# [EXERCISE DIRECTIONS]
Show each line below that contains the string "treble", copied in full. Case counts.

# [EXCERPTED RECORDS]

[start]

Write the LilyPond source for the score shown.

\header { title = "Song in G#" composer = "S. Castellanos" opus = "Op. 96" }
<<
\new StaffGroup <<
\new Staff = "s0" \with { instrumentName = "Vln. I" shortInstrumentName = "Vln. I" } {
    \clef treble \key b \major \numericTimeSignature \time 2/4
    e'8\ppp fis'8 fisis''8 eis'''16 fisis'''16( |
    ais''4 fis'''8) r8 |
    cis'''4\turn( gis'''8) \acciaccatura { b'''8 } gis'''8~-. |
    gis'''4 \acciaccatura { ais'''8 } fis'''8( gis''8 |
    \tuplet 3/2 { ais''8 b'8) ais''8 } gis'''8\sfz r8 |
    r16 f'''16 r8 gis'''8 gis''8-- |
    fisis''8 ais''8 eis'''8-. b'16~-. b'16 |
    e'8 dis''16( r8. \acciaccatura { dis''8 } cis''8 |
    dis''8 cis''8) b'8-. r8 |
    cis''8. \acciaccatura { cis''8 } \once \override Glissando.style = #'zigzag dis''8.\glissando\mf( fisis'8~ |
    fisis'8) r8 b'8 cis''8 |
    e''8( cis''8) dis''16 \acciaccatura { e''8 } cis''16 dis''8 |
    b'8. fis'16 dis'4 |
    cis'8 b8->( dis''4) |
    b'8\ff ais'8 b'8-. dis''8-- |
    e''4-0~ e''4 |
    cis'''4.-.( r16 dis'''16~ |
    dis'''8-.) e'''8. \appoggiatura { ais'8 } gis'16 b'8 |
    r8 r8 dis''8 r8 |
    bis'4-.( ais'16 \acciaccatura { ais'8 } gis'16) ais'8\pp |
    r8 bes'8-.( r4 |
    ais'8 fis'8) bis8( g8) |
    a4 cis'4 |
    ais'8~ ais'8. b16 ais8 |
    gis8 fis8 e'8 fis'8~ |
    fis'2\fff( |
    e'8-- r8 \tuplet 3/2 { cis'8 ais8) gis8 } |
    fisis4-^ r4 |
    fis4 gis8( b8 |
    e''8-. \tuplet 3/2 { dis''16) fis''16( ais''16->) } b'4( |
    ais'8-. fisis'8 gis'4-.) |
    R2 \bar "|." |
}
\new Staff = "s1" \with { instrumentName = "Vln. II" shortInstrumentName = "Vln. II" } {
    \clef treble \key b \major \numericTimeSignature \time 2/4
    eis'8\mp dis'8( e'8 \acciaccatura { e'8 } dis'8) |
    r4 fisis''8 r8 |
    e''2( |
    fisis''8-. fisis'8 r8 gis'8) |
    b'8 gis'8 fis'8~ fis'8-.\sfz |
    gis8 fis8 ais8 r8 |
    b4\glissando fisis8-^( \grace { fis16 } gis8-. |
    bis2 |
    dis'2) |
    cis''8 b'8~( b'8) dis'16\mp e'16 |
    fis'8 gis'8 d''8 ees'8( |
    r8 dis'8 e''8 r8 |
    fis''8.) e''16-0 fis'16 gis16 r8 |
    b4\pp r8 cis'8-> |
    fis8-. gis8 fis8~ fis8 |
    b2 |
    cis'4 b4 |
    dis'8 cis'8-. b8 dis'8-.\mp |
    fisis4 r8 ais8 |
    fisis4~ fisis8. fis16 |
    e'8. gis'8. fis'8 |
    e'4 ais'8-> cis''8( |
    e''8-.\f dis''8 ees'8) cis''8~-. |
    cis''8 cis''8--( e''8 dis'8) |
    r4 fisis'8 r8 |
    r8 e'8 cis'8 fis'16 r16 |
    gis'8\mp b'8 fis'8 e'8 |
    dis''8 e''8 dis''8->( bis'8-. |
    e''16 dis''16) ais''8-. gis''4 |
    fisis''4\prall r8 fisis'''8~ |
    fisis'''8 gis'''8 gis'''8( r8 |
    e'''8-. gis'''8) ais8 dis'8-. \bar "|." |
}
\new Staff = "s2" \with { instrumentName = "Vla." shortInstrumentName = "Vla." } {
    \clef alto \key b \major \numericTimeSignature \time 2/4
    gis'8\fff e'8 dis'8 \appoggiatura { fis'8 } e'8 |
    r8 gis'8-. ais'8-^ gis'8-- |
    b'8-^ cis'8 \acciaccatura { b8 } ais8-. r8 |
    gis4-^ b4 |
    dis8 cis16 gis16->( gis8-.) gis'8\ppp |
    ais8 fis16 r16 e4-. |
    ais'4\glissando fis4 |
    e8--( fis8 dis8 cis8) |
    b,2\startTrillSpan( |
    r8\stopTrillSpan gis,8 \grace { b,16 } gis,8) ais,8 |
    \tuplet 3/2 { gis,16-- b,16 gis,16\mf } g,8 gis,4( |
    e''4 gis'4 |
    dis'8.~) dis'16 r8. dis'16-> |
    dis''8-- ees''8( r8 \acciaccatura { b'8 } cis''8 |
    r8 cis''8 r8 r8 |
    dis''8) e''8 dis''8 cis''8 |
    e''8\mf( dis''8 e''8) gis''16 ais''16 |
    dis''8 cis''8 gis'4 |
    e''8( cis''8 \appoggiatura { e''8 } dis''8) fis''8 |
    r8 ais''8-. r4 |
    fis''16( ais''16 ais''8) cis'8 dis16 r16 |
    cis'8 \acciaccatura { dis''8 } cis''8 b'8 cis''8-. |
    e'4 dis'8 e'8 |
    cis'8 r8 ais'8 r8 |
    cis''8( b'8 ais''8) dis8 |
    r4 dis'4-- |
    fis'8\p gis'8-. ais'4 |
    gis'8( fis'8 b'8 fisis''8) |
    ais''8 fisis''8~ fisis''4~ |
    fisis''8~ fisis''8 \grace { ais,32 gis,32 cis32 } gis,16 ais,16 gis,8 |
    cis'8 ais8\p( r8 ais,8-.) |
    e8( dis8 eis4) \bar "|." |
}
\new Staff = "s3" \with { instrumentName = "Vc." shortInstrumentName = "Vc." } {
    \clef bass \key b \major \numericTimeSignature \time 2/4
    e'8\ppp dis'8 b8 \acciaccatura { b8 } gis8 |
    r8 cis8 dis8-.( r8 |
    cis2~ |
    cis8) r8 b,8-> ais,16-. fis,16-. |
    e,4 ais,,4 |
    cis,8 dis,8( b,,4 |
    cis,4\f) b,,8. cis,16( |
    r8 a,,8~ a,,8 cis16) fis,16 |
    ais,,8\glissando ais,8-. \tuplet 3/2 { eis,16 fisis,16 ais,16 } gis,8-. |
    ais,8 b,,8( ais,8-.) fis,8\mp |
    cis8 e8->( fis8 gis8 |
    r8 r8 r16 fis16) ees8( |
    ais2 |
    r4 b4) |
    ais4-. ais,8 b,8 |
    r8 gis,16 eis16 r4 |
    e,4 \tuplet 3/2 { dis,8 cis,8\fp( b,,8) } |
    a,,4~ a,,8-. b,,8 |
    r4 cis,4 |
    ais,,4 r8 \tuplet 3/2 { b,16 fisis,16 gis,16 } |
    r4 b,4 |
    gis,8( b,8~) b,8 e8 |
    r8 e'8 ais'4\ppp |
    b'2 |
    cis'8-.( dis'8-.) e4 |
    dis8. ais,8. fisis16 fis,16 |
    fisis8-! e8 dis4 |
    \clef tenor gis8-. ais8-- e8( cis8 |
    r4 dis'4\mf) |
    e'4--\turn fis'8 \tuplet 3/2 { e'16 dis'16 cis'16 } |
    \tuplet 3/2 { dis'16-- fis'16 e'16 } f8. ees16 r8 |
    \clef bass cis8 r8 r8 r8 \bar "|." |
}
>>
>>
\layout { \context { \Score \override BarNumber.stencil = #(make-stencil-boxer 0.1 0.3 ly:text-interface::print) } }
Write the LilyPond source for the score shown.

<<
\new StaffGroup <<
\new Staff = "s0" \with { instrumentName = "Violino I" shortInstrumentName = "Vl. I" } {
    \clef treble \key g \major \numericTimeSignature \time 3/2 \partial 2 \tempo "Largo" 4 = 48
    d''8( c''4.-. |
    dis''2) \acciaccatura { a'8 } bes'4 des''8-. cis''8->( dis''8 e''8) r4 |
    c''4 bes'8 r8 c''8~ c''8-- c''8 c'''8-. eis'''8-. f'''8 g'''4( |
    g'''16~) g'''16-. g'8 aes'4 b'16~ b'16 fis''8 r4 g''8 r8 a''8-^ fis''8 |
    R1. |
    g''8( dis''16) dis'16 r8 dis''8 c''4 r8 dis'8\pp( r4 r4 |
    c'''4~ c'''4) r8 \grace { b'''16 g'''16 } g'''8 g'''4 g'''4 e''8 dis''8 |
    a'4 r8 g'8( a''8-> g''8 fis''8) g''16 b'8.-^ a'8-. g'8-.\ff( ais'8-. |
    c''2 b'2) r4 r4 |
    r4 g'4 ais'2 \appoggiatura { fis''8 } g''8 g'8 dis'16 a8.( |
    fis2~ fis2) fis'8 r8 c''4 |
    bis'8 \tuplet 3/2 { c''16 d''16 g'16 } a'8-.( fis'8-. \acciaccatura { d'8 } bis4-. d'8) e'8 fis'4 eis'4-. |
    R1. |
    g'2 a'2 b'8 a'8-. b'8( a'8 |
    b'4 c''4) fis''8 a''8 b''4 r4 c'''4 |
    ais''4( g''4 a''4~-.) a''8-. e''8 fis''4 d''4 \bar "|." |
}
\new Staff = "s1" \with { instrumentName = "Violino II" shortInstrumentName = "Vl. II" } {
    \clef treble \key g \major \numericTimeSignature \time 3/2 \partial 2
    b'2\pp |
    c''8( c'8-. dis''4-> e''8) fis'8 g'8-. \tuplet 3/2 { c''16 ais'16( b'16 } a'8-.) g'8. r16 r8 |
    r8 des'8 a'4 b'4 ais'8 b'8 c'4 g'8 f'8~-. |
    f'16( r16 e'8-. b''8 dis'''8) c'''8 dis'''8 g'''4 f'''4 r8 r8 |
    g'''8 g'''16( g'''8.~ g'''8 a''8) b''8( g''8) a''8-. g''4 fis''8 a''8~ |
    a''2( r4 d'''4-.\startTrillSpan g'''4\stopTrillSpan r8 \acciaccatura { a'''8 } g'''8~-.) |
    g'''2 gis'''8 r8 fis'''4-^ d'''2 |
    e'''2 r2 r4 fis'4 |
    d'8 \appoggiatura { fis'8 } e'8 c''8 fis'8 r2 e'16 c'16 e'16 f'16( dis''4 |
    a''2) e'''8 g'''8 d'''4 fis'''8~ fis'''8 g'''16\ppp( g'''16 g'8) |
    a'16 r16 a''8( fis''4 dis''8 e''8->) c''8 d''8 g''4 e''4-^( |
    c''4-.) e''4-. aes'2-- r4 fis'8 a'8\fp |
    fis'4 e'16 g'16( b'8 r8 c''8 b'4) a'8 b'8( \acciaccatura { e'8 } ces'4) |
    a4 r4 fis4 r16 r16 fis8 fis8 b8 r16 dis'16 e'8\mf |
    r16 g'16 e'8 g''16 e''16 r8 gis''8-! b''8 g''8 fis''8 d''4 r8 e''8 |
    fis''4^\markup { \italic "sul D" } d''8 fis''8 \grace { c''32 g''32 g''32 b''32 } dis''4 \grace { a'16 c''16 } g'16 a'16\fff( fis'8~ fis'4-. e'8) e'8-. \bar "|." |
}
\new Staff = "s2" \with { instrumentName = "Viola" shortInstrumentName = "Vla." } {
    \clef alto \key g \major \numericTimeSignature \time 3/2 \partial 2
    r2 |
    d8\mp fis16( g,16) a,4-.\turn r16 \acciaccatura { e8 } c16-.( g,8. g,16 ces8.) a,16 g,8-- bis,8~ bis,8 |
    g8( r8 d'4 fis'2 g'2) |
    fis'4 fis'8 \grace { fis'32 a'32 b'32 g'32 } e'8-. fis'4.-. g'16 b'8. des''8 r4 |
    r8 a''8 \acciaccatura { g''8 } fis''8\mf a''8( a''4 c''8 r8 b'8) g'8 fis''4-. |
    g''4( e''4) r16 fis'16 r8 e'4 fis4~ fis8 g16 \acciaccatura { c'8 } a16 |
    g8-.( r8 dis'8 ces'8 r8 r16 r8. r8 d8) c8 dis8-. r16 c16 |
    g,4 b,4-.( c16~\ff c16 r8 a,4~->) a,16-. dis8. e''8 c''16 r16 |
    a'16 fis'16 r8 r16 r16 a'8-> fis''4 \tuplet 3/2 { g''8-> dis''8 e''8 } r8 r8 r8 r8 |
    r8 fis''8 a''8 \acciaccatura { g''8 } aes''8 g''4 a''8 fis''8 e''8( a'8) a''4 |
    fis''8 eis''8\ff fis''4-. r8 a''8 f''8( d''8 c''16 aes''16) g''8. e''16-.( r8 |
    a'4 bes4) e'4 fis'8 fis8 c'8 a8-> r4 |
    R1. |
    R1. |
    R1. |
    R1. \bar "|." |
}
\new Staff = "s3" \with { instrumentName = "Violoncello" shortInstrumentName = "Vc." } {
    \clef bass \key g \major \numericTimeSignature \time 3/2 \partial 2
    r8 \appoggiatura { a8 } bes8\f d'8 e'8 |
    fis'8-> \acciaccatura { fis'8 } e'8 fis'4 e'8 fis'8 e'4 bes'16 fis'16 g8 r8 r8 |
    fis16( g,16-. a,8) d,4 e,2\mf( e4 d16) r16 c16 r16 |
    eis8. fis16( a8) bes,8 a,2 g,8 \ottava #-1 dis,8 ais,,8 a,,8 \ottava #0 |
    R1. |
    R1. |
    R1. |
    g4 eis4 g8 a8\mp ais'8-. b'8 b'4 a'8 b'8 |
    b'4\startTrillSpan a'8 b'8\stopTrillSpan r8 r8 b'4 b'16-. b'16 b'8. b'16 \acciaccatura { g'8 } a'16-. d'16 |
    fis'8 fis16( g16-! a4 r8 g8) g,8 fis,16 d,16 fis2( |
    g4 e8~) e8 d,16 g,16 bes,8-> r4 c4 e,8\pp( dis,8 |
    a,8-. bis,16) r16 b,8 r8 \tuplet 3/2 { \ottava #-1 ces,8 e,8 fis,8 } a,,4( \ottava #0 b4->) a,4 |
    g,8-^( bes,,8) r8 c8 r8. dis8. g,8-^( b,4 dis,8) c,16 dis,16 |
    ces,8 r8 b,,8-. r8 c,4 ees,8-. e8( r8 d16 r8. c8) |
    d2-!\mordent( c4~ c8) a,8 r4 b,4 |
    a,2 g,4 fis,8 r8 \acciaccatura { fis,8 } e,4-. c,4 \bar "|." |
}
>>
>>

[end]

# [RESULT OF THIS EXERCISE]
    \clef treble \key b \major \numericTimeSignature \time 2/4
    \clef treble \key b \major \numericTimeSignature \time 2/4
    \clef treble \key g \major \numericTimeSignature \time 3/2 \partial 2 \tempo "Largo" 4 = 48
    \clef treble \key g \major \numericTimeSignature \time 3/2 \partial 2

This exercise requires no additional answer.